[SUPPLIED DATA — start]
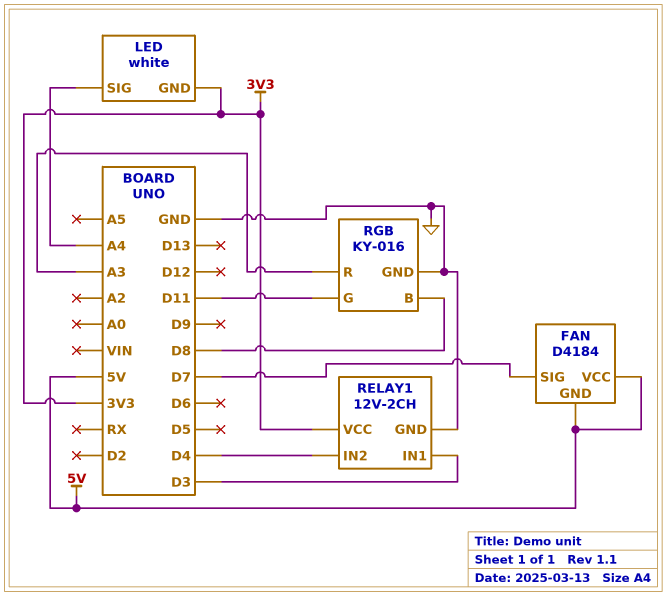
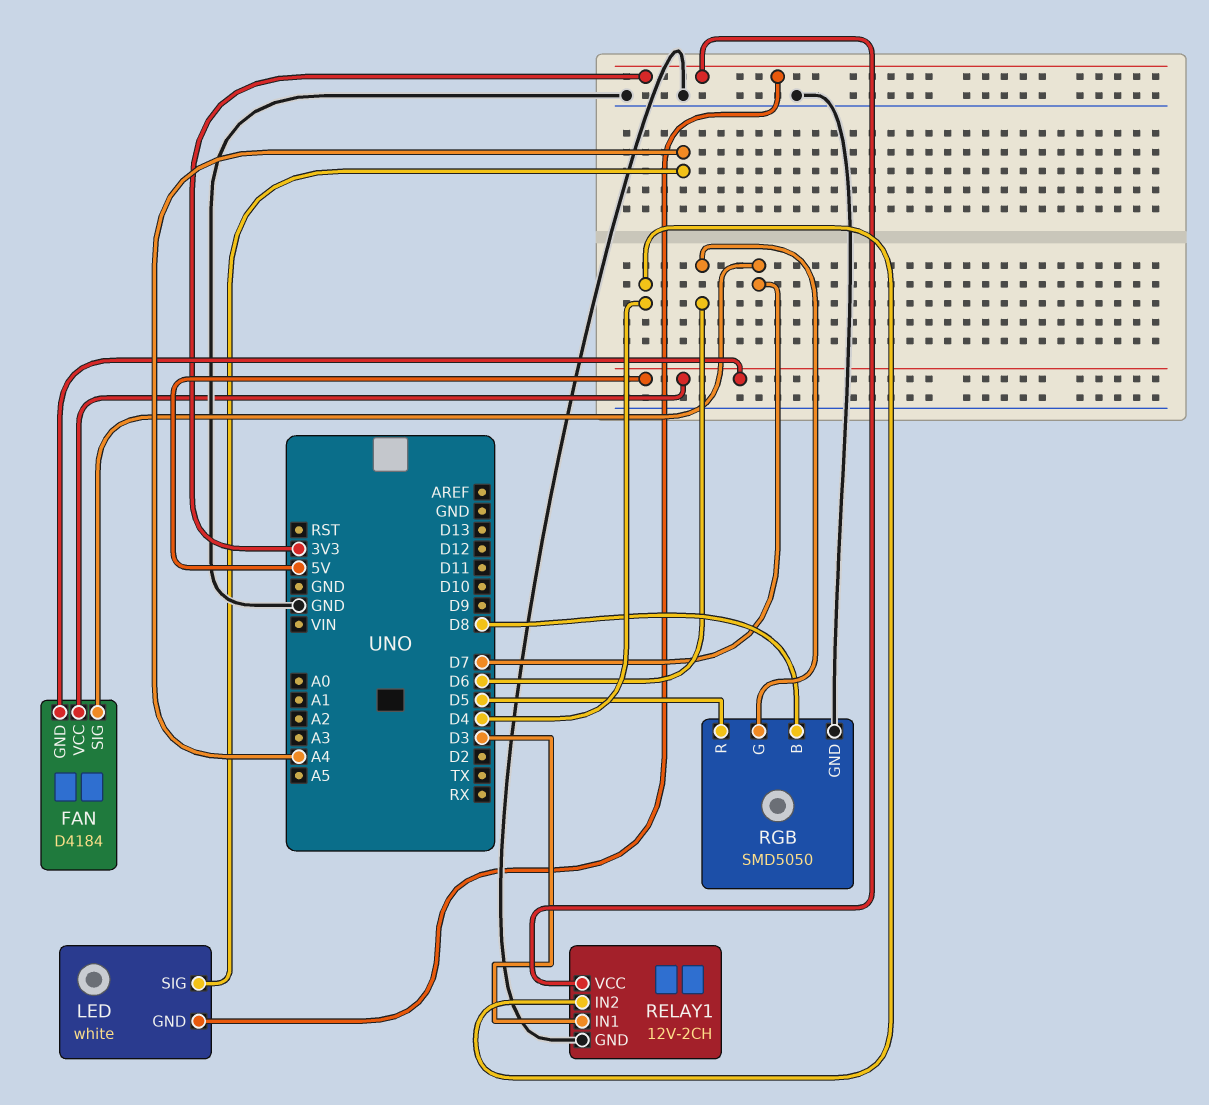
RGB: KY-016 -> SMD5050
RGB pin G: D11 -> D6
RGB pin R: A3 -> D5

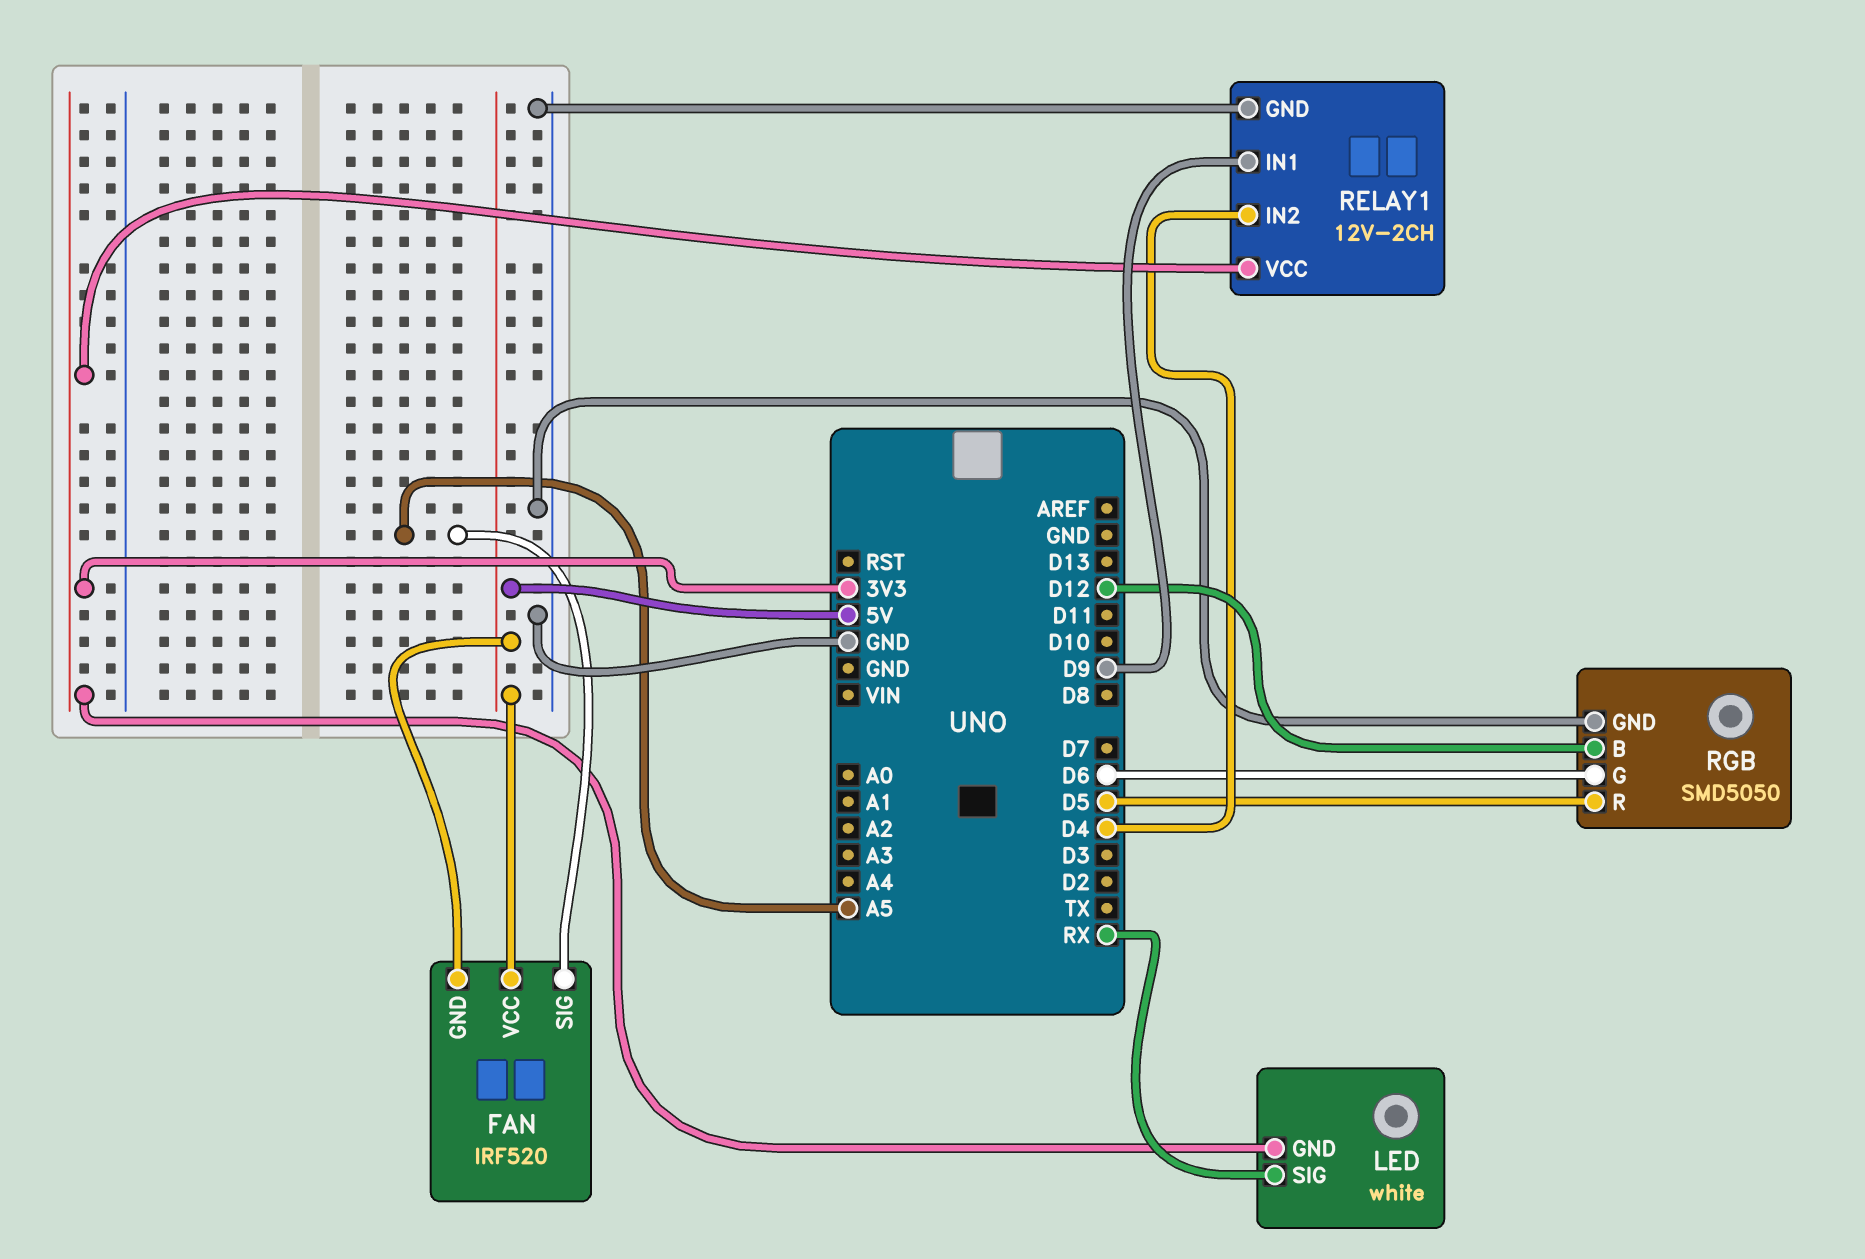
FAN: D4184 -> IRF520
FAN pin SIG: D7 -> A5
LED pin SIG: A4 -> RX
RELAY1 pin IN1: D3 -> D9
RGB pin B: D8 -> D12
[SUPPLIED DATA — finish]
[SUPPLIED DATA — start]
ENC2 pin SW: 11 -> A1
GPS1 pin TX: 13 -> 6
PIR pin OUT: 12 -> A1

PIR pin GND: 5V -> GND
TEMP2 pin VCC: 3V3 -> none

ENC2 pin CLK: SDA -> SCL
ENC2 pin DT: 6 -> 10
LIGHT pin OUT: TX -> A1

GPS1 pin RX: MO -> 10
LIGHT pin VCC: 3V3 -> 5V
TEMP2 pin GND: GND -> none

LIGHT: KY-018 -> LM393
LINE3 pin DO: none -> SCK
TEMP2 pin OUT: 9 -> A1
[SUPPLIED DATA — finish]
TASK PROMPT => Copy needed, without pictures: the lines of the listing above from the line containing "RGB pin G: D11 -> D6" up to and including the line containing "RGB pin B: D8 -> D12", set down exactly.

OUTPUT FOR THIS EXERCISE =>
RGB pin G: D11 -> D6
RGB pin R: A3 -> D5

FAN: D4184 -> IRF520
FAN pin SIG: D7 -> A5
LED pin SIG: A4 -> RX
RELAY1 pin IN1: D3 -> D9
RGB pin B: D8 -> D12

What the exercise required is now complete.